_Records shown_:
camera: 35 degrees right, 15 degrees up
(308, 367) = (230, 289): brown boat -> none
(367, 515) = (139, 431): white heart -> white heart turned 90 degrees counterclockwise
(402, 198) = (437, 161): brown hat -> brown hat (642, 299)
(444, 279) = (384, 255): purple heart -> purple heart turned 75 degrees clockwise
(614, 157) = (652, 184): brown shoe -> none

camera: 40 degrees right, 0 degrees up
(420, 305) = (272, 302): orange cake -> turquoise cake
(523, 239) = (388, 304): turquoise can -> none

_Exercise aim_:
No line may be skipped. Transcribe the listing above exactly.

_Written response_:
camera: 35 degrees right, 15 degrees up
(308, 367) = (230, 289): brown boat -> none
(367, 515) = (139, 431): white heart -> white heart turned 90 degrees counterclockwise
(402, 198) = (437, 161): brown hat -> brown hat (642, 299)
(444, 279) = (384, 255): purple heart -> purple heart turned 75 degrees clockwise
(614, 157) = (652, 184): brown shoe -> none

camera: 40 degrees right, 0 degrees up
(420, 305) = (272, 302): orange cake -> turquoise cake
(523, 239) = (388, 304): turquoise can -> none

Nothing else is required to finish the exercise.